Problem details |
The copy you print must match the listing exactly, with its pictures removed.
··· Given data ···
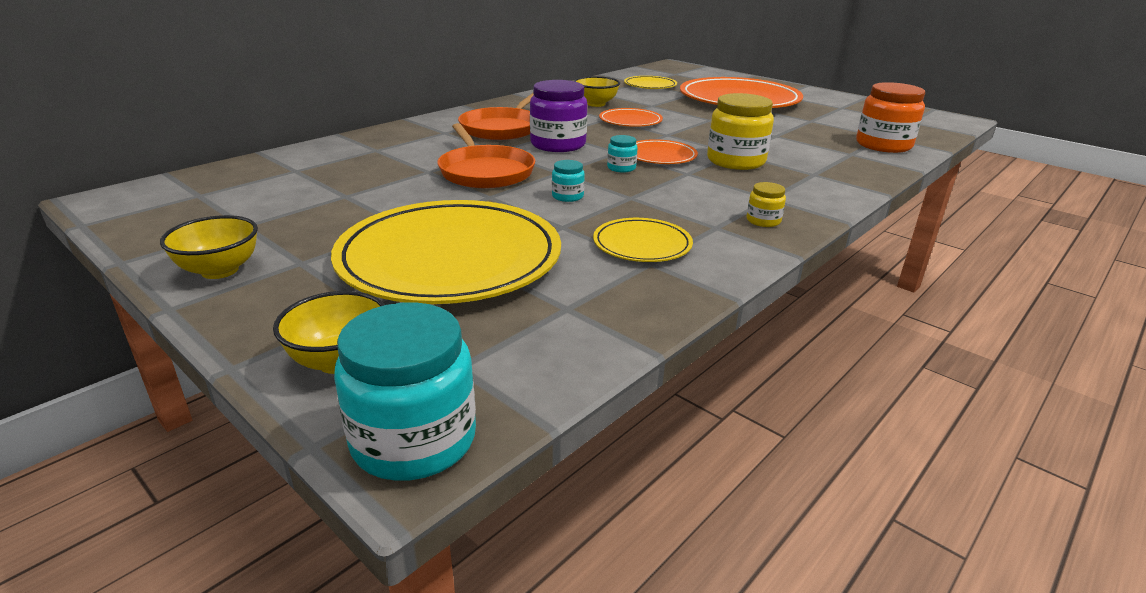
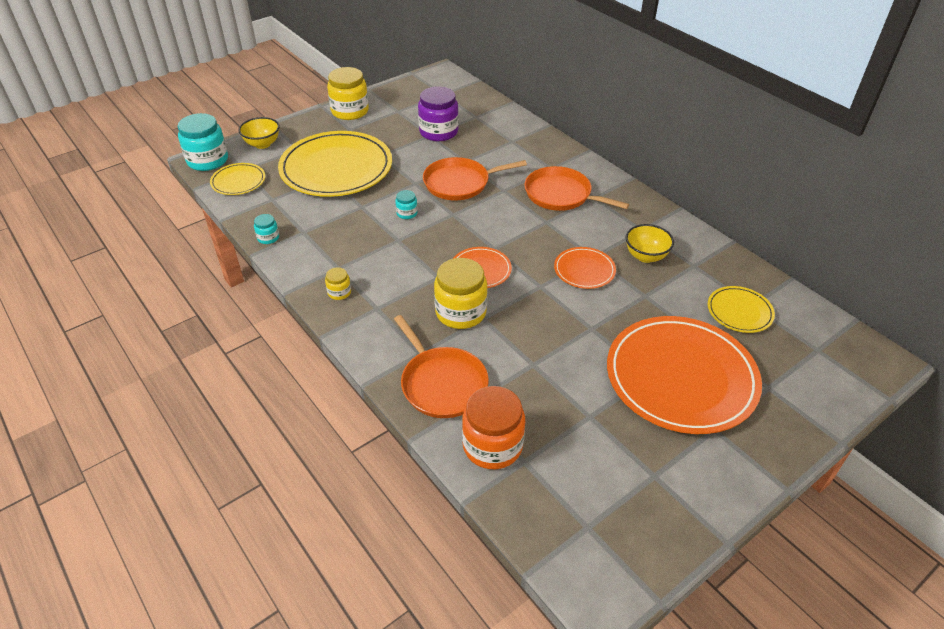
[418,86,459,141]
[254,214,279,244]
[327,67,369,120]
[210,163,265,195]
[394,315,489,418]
···
Response |
[418,86,459,141]
[254,214,279,244]
[327,67,369,120]
[210,163,265,195]
[394,315,489,418]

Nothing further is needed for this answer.